Records:
※ ※ ※

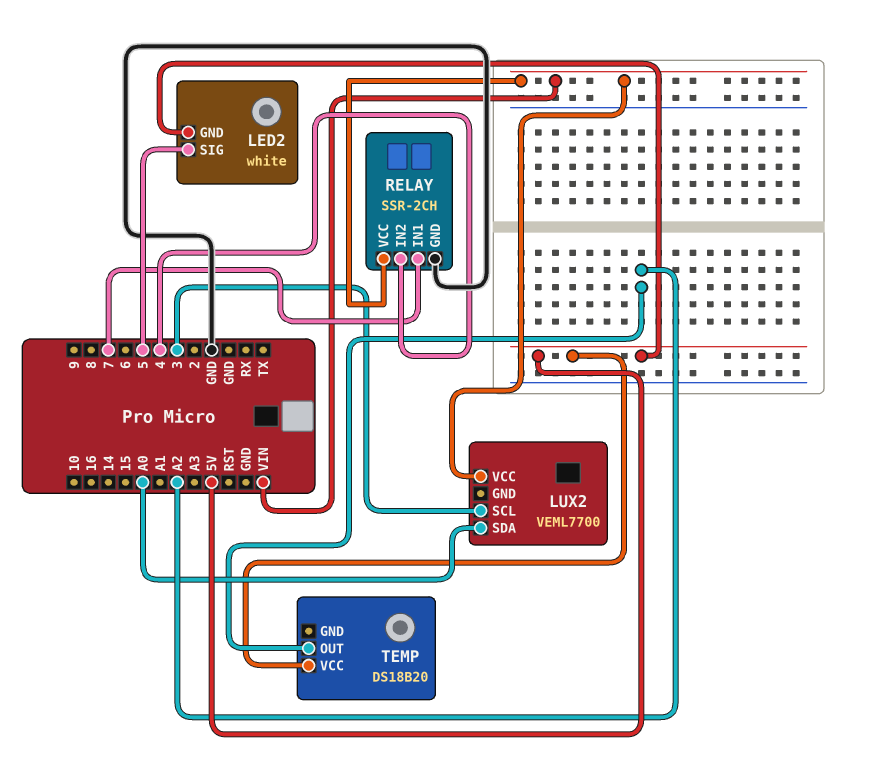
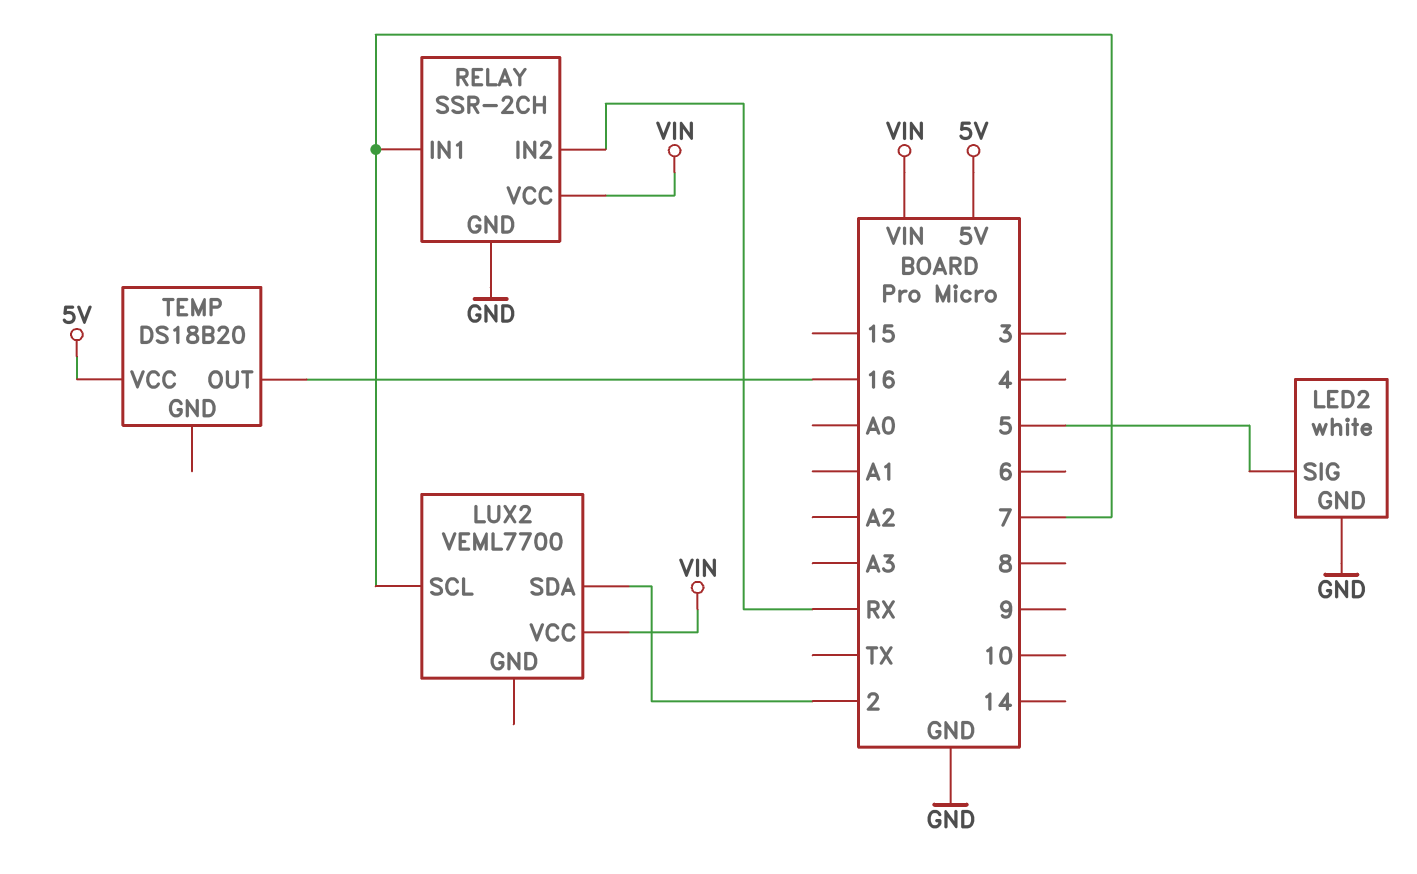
LED2 pin GND: 5V -> GND
LUX2 pin SCL: 3 -> 7
LUX2 pin SDA: A0 -> 2
RELAY pin IN2: 4 -> RX
TEMP pin OUT: A2 -> 16

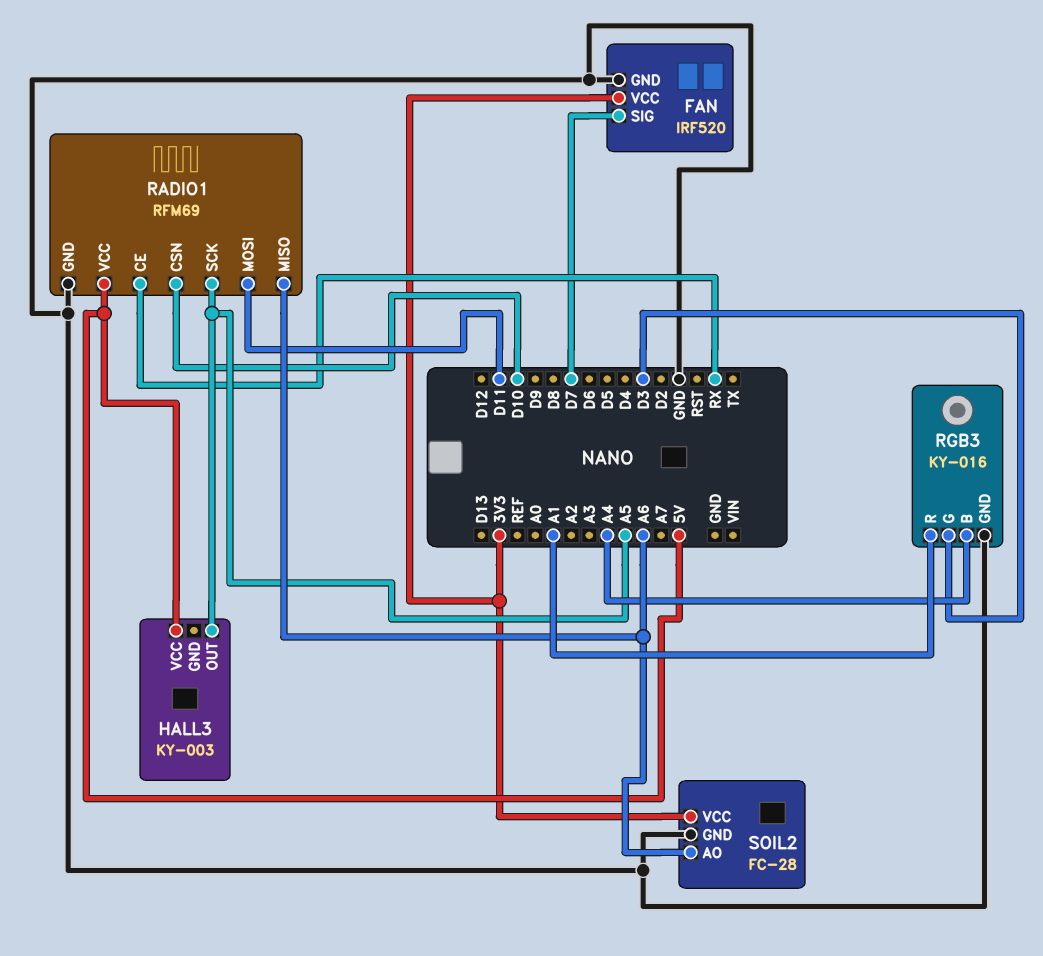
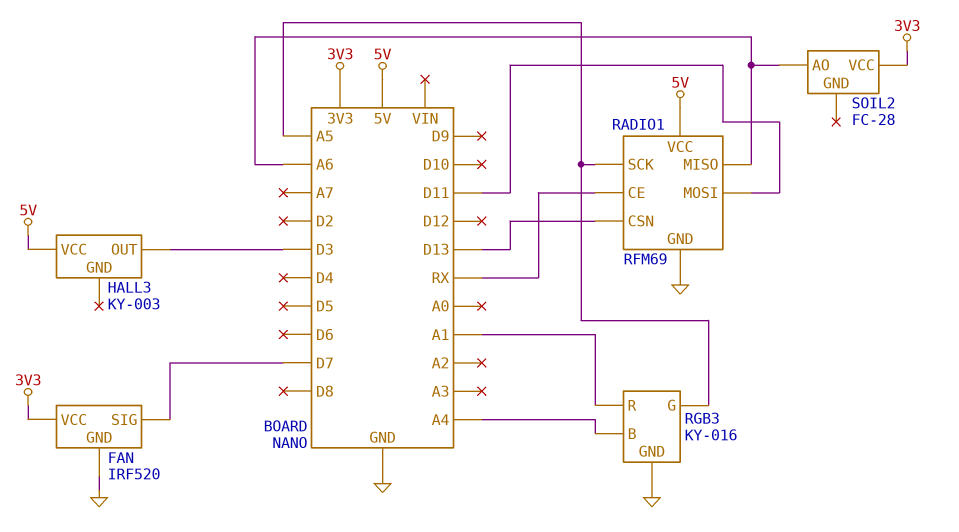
HALL3 pin OUT: A5 -> D3
RADIO1 pin CSN: D10 -> D13
RGB3 pin G: D3 -> A5
SOIL2 pin GND: GND -> none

※ ※ ※

The problem:
Type the entries again verbatim. Any pictures should be skipped.

Result of the task:
LED2 pin GND: 5V -> GND
LUX2 pin SCL: 3 -> 7
LUX2 pin SDA: A0 -> 2
RELAY pin IN2: 4 -> RX
TEMP pin OUT: A2 -> 16

HALL3 pin OUT: A5 -> D3
RADIO1 pin CSN: D10 -> D13
RGB3 pin G: D3 -> A5
SOIL2 pin GND: GND -> none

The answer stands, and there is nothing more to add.